> EXERCISE DIRECTIONS:
Print all of the entries exactly, minus the pictures.

(Object change descriptions)
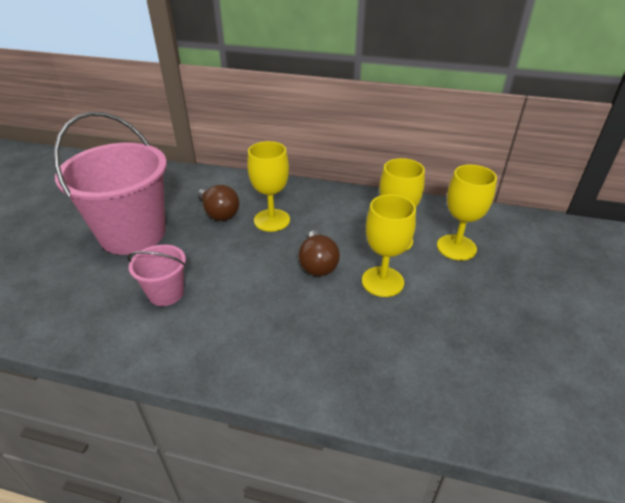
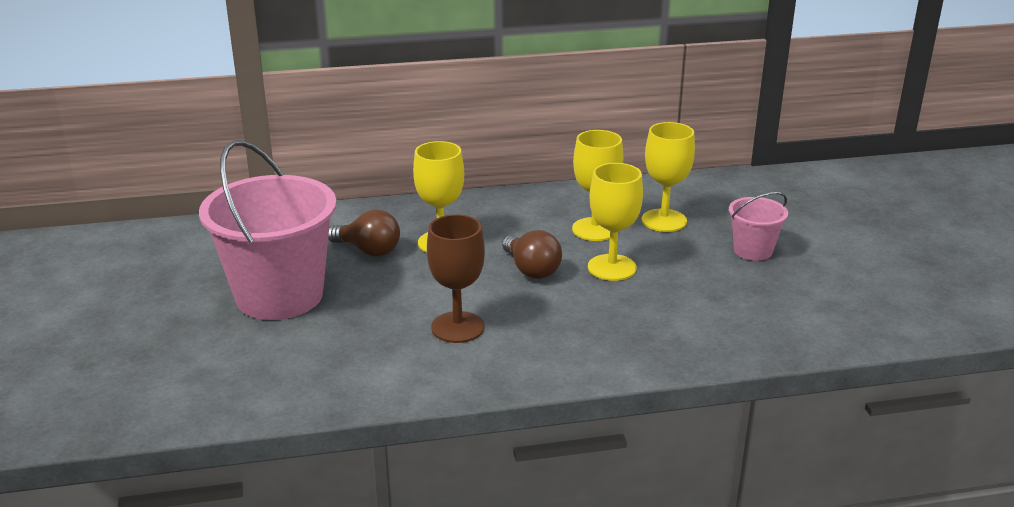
camera: 25 degrees left, 10 degrees down
(166, 293) = (385, 337): pink bucket -> pink bucket (753, 250)
(222, 302) = (457, 327): none -> brown goblet

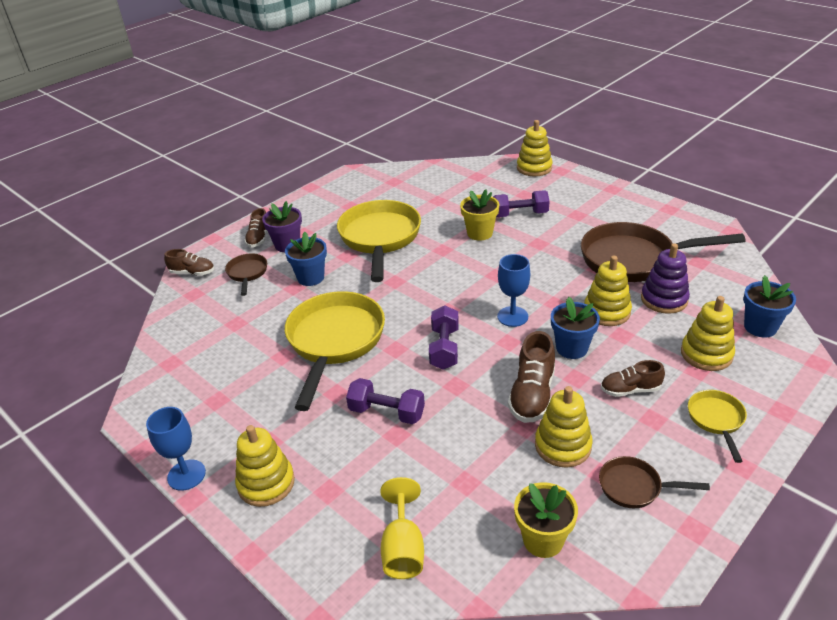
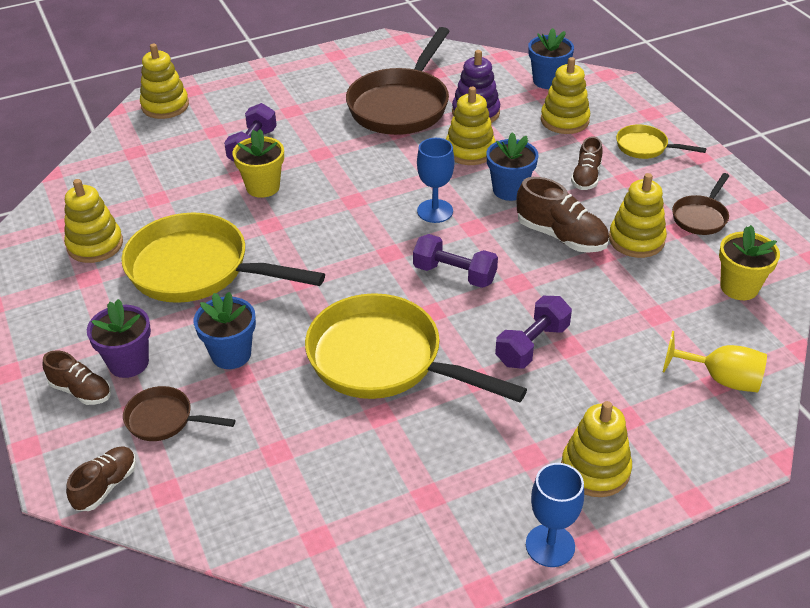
camera: 70 degrees left, 5 degrees up
(380, 197) = (95, 245): none -> yellow stacking toy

> ANSWER FOR THIS EXERCISE:
camera: 25 degrees left, 10 degrees down
(166, 293) = (385, 337): pink bucket -> pink bucket (753, 250)
(222, 302) = (457, 327): none -> brown goblet

camera: 70 degrees left, 5 degrees up
(380, 197) = (95, 245): none -> yellow stacking toy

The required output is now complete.